■ **Data under study**:
----
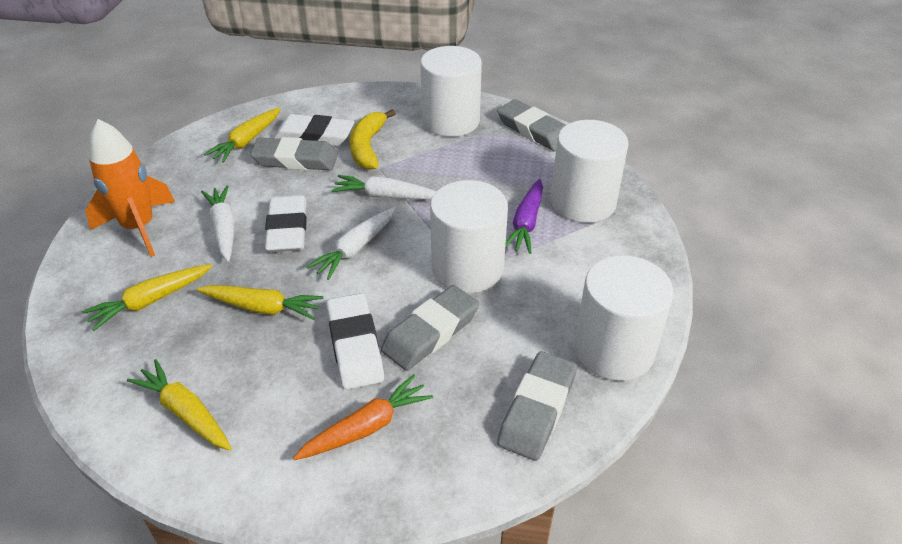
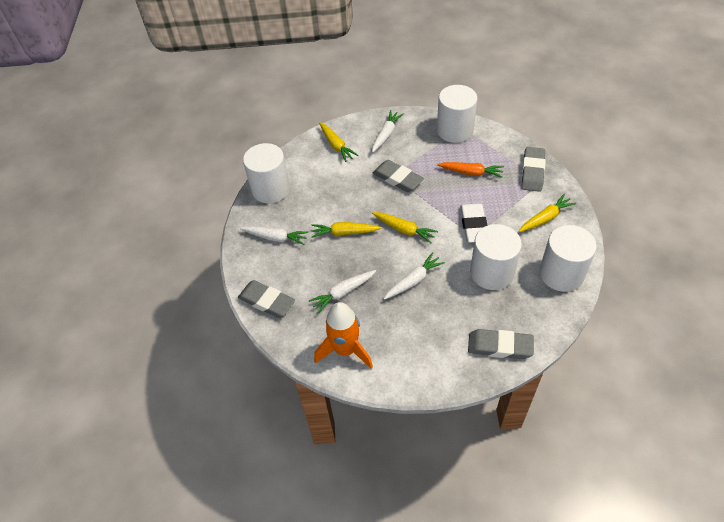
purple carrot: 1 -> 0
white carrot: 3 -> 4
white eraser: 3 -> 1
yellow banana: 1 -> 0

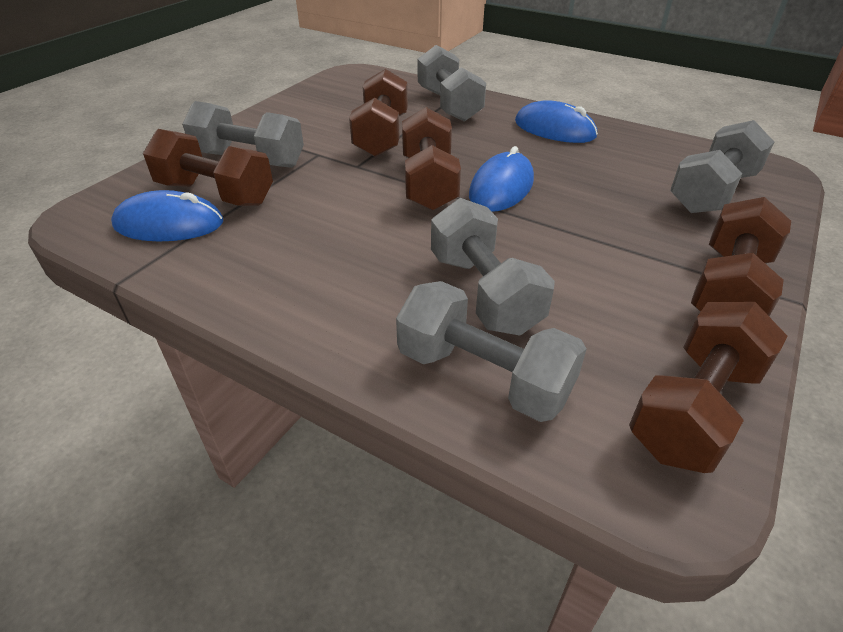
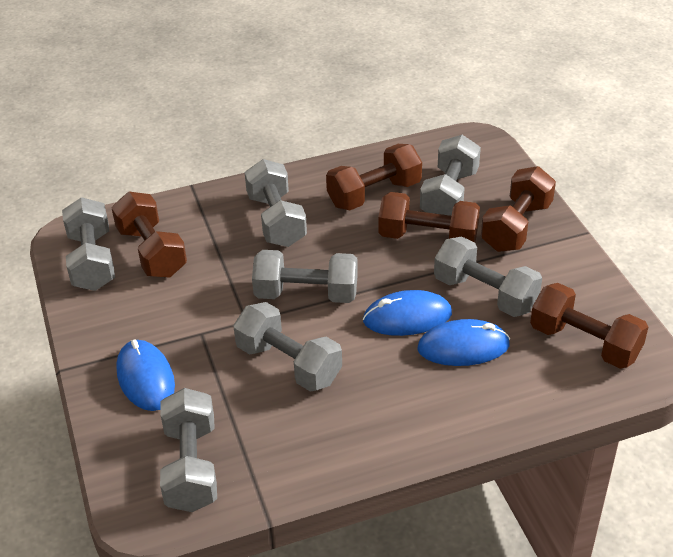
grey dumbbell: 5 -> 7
----
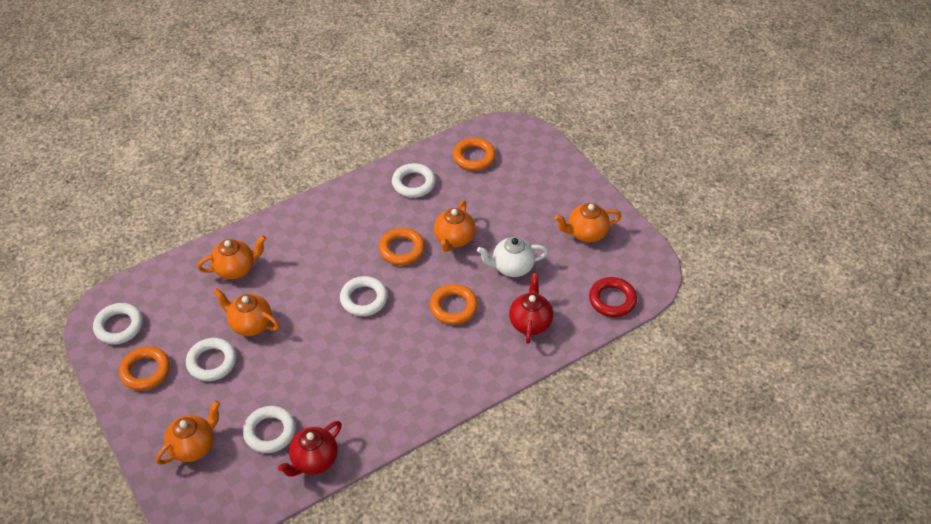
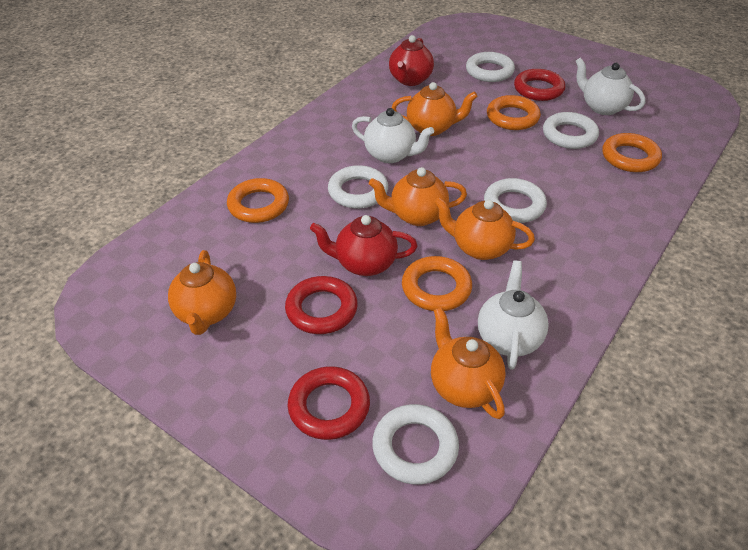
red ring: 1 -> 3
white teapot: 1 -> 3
----
■ **Problem to work on**:
Filter on the word "white": copy each matching line from the entries above.

■ **Completed task**:
white carrot: 3 -> 4
white eraser: 3 -> 1
white teapot: 1 -> 3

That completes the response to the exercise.